Task requirements
Would you please repeat exactly the lines from the one containing "(292, 383) = (933, 506): red" to the end of the records, both included, and leave out the rest?
........
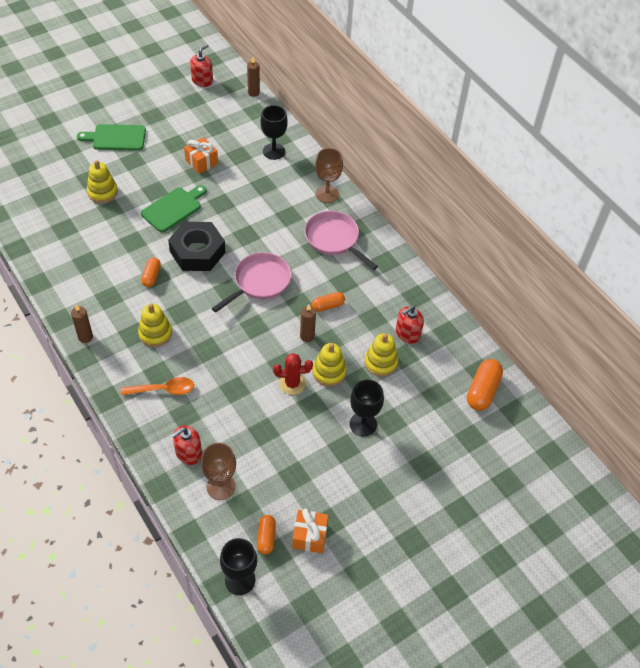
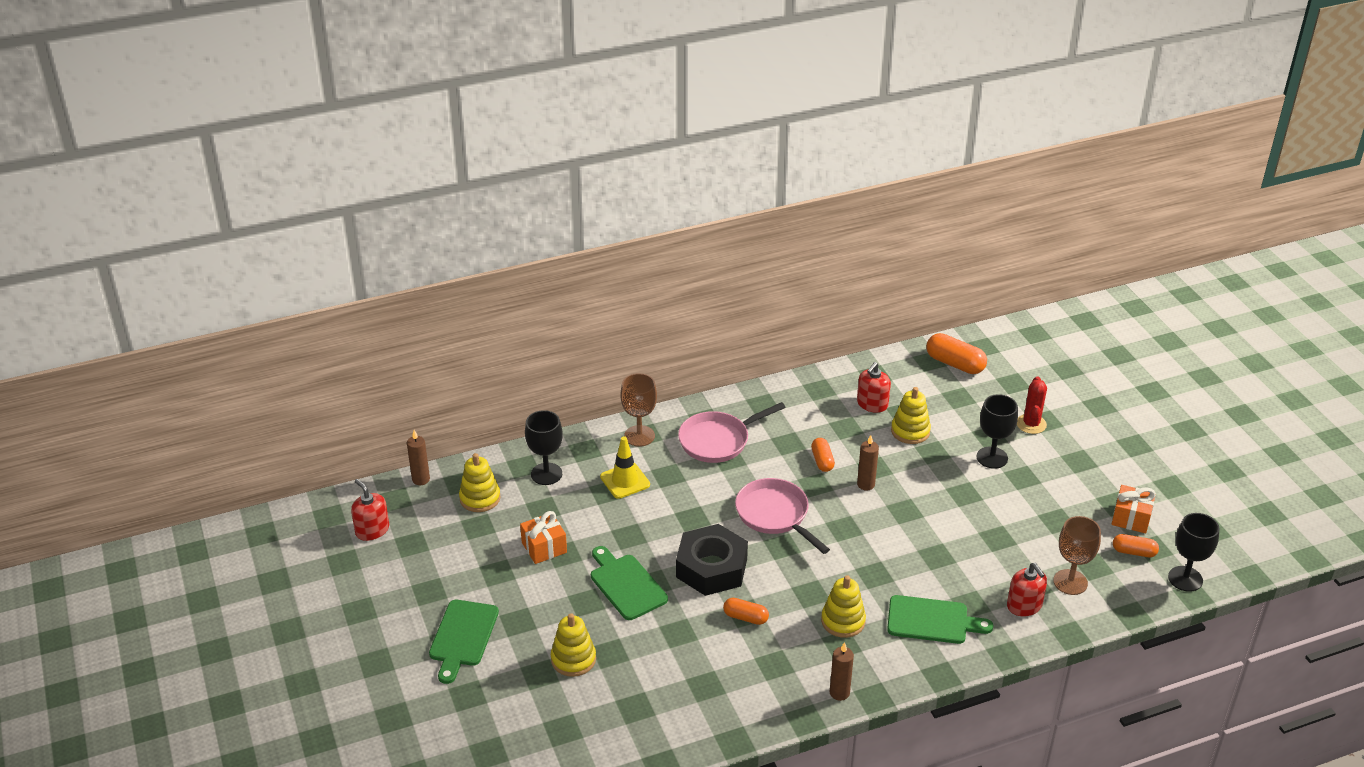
camera: 75 degrees left, 15 degrees down
(163, 389) = (932, 621): orange spoon -> green cutting board
(276, 193) = (625, 481): none -> yellow traffic cone
(292, 383) = (933, 506): red cactus -> red cactus (1031, 424)
(329, 372) = (919, 474): yellow stacking toy -> yellow stacking toy (480, 498)
(407, 333) = (872, 404): red soap dispenser -> red soap dispenser turned 60 degrees clockwise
........
Exercise output
(292, 383) = (933, 506): red cactus -> red cactus (1031, 424)
(329, 372) = (919, 474): yellow stacking toy -> yellow stacking toy (480, 498)
(407, 333) = (872, 404): red soap dispenser -> red soap dispenser turned 60 degrees clockwise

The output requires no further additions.